>> BEGIN

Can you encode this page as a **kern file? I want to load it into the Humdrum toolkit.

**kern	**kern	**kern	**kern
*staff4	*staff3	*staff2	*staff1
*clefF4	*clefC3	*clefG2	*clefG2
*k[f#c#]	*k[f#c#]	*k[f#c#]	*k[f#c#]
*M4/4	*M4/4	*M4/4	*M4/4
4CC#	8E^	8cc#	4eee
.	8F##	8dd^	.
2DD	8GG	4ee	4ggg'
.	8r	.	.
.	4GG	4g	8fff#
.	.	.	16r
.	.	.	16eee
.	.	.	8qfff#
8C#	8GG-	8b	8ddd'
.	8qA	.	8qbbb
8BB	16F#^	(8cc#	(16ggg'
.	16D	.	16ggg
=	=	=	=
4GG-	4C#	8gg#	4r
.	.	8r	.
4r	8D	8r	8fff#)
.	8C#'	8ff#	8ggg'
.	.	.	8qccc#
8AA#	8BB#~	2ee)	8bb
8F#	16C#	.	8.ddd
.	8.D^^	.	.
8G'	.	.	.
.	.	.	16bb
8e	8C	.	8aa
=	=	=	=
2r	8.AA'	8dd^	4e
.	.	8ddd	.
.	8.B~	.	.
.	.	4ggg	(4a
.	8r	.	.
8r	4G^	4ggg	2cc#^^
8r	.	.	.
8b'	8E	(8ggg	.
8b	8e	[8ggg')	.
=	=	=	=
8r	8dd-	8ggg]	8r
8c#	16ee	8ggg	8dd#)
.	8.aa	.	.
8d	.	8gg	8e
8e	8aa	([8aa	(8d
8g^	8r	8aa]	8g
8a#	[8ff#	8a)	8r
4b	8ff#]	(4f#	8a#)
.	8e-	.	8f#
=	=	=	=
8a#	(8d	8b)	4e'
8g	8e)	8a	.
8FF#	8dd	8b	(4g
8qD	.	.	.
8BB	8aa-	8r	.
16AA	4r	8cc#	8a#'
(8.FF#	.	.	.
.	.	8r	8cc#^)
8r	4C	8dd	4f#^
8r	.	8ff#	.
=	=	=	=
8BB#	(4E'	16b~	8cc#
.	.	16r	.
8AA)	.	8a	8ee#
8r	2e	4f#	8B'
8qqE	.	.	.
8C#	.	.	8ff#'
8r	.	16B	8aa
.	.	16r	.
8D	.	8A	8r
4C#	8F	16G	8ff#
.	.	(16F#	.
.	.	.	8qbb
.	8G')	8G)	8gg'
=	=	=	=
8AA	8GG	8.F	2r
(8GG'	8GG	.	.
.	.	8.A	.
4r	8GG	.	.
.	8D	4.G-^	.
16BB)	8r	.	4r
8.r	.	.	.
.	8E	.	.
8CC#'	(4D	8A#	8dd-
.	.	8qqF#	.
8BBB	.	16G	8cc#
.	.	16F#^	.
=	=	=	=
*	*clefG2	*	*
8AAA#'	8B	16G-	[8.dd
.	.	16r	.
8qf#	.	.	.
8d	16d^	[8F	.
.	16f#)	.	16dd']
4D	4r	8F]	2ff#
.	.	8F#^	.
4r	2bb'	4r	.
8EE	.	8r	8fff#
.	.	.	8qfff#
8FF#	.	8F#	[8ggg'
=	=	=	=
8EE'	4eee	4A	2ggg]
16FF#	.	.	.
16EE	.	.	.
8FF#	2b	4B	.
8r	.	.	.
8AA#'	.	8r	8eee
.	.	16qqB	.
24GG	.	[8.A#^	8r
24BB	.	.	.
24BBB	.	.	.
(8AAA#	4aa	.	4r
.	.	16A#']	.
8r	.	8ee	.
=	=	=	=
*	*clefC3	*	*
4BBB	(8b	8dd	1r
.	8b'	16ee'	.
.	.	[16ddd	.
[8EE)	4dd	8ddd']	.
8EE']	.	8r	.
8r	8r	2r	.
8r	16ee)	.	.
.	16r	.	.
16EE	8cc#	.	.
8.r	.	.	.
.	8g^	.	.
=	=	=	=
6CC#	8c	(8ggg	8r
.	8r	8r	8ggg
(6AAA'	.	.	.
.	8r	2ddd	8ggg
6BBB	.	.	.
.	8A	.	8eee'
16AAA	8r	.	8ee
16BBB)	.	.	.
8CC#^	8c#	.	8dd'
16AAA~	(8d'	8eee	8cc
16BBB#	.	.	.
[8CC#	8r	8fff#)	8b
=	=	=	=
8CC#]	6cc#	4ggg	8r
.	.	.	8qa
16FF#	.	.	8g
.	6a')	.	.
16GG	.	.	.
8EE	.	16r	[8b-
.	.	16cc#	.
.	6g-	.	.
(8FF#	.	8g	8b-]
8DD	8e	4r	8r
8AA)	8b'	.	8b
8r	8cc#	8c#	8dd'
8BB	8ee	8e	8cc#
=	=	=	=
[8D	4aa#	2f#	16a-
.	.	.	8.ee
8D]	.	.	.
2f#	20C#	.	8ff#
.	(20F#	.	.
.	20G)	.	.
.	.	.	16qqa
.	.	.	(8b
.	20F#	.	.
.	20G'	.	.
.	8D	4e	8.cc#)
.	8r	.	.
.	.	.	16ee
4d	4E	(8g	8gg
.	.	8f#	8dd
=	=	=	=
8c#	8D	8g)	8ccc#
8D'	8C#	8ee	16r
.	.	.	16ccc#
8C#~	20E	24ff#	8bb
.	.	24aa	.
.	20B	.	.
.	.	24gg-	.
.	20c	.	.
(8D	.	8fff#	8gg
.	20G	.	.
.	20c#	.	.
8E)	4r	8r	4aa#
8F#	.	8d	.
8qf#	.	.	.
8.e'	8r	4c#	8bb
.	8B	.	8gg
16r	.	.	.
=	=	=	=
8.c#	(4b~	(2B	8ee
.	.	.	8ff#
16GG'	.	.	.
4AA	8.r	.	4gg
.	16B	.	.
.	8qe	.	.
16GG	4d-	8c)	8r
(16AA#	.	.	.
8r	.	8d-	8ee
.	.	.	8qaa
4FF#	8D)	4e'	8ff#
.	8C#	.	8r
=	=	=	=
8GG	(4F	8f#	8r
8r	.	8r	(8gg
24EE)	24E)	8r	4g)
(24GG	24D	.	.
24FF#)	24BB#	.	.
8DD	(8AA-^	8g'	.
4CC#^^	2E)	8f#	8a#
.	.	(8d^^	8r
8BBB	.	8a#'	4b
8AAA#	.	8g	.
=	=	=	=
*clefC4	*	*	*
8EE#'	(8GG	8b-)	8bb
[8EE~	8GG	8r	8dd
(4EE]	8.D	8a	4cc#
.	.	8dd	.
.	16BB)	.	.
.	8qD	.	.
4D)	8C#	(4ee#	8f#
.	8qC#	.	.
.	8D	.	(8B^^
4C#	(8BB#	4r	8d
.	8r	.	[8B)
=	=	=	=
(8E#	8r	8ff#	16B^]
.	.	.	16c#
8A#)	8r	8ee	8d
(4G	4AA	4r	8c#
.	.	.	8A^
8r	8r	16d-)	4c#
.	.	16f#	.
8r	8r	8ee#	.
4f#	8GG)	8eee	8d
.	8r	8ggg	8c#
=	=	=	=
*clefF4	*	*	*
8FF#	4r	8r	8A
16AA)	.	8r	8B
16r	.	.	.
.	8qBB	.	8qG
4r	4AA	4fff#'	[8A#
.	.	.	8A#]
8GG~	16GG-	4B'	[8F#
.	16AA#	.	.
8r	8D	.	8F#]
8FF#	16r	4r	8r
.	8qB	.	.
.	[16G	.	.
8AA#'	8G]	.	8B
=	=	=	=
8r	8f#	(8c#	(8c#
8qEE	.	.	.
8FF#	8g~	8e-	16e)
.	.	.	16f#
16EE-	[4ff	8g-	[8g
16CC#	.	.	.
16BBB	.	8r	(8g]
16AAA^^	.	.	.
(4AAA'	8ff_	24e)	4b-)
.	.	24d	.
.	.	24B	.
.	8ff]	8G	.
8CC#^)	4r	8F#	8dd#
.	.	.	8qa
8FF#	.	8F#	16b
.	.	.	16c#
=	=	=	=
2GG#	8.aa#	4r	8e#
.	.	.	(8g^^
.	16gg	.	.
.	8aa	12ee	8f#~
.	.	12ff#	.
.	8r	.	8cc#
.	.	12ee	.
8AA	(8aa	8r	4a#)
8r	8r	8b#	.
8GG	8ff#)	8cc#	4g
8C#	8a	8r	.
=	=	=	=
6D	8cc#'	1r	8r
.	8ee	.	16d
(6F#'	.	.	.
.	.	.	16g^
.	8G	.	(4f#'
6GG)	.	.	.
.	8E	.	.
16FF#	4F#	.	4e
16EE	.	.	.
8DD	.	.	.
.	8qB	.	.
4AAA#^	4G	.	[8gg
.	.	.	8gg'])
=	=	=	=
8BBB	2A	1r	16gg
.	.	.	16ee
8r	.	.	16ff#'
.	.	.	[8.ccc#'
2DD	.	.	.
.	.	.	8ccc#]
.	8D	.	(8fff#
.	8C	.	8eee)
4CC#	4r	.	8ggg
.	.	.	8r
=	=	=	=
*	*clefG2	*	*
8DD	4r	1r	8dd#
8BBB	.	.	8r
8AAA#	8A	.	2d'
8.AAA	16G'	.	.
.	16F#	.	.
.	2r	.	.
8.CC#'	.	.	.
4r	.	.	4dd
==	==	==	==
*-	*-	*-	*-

>> END

• WHAT YOU WILL DO: Count the lines in the material above that contain the string "kern", treating uppercase and lowercase as different. Reply with the number only.

• COMPLETE RESPONSE: 2